▶ [How to complete this task]:
From the records below, print exactly the lines starting at the one containing "large.mp4: [1521,85,1552,125] ->" and ending at the one containing "Draft: [1153,67,1194,107] ->", ends included, and nothing else.
• • • • •
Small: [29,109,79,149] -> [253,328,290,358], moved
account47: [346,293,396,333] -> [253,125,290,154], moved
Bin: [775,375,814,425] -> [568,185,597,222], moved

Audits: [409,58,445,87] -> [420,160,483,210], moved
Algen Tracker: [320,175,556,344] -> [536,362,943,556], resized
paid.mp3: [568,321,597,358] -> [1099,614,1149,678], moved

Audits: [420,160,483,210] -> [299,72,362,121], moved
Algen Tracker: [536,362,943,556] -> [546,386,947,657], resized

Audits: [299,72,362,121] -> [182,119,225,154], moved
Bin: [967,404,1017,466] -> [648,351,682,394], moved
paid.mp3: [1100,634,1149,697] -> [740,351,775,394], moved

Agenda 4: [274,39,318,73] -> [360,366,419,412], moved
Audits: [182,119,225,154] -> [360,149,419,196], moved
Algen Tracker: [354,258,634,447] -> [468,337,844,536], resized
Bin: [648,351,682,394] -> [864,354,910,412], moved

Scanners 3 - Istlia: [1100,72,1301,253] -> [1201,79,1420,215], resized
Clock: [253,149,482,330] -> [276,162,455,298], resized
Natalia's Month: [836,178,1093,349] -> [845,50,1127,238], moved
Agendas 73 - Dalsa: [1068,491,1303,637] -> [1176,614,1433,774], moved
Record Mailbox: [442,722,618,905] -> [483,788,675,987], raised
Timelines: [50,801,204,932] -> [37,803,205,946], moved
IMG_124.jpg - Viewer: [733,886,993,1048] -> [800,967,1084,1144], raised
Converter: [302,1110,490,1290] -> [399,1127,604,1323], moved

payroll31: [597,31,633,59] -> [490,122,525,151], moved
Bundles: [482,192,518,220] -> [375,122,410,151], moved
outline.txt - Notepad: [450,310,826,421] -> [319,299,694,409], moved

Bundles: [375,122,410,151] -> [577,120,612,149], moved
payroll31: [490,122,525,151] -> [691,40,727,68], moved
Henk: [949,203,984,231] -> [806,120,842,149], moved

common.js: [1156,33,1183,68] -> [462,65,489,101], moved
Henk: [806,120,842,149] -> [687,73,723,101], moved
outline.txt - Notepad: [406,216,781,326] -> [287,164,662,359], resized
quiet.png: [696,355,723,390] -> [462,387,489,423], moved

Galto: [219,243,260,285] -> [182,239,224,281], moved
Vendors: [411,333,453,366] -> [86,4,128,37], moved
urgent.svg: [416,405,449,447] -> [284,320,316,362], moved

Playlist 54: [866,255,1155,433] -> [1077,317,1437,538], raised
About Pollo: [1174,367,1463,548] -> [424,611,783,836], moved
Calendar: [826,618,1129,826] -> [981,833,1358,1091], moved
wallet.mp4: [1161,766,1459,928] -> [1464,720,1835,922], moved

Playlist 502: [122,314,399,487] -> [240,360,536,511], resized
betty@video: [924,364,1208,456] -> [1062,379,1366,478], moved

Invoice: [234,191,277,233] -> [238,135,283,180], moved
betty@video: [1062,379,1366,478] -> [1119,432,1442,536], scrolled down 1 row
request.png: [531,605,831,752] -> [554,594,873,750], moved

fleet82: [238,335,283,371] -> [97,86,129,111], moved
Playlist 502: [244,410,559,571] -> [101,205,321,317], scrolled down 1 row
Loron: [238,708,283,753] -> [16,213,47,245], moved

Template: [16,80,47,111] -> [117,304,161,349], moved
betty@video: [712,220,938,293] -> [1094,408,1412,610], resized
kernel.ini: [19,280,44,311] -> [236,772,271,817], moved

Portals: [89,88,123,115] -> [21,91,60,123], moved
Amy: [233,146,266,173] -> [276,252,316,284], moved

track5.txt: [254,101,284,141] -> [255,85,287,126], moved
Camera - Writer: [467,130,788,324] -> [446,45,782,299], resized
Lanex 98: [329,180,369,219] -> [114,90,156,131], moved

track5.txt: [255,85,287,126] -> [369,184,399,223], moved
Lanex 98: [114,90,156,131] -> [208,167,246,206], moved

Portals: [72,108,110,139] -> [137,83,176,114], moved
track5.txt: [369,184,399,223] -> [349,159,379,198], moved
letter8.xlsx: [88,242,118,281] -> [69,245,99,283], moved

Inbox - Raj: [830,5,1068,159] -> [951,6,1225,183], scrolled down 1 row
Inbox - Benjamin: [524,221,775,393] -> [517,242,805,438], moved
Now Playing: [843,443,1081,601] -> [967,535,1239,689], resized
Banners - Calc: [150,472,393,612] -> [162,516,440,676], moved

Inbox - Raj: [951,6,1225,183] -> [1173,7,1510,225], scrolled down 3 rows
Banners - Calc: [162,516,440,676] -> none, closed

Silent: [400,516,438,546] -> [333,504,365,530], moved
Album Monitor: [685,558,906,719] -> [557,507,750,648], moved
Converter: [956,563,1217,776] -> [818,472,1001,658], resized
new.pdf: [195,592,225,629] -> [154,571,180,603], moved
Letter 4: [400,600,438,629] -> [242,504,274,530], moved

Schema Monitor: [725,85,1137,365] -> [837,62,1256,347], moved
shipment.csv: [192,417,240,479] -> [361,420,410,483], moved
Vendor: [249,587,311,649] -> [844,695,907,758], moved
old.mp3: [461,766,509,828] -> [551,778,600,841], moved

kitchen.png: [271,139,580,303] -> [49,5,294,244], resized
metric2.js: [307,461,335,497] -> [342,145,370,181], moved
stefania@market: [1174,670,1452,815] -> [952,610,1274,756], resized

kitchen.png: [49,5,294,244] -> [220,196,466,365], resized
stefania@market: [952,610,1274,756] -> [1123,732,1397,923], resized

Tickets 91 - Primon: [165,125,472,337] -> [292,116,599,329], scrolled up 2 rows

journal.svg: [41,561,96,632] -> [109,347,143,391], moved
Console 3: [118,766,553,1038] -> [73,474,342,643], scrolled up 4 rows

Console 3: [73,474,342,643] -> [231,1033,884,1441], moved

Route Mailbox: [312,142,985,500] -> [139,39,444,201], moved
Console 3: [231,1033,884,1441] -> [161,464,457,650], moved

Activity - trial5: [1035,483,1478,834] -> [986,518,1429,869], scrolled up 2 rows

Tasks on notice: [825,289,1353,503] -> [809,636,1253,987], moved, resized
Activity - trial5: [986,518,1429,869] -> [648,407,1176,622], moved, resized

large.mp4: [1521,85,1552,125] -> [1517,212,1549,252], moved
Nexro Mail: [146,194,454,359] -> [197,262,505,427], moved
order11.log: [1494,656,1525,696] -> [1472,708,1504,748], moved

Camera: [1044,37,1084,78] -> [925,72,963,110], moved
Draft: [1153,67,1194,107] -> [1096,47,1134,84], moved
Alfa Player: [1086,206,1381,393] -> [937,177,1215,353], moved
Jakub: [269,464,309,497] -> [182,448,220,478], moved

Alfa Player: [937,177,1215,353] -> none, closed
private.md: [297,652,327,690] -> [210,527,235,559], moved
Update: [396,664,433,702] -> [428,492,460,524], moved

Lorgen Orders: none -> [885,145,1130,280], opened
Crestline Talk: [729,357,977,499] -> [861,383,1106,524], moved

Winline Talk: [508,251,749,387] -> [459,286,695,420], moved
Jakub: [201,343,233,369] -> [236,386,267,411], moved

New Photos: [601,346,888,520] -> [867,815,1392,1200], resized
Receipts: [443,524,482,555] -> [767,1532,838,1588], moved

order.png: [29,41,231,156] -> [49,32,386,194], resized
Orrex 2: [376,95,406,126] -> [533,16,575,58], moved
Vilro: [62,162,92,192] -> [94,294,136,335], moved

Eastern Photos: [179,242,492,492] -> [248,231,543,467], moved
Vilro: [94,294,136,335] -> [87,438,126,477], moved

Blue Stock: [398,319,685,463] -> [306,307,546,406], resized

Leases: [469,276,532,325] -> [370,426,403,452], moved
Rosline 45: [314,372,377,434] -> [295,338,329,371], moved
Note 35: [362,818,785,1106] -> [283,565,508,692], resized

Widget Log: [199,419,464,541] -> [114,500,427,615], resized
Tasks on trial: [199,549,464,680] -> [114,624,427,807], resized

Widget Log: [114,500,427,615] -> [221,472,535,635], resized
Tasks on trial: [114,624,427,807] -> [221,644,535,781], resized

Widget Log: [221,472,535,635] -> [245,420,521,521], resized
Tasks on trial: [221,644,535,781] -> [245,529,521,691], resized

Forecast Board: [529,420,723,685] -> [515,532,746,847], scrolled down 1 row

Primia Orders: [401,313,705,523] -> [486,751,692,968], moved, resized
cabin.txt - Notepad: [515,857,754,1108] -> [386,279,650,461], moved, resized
• • • • •
▶ [Output for this exercise]:
large.mp4: [1521,85,1552,125] -> [1517,212,1549,252], moved
Nexro Mail: [146,194,454,359] -> [197,262,505,427], moved
order11.log: [1494,656,1525,696] -> [1472,708,1504,748], moved

Camera: [1044,37,1084,78] -> [925,72,963,110], moved
Draft: [1153,67,1194,107] -> [1096,47,1134,84], moved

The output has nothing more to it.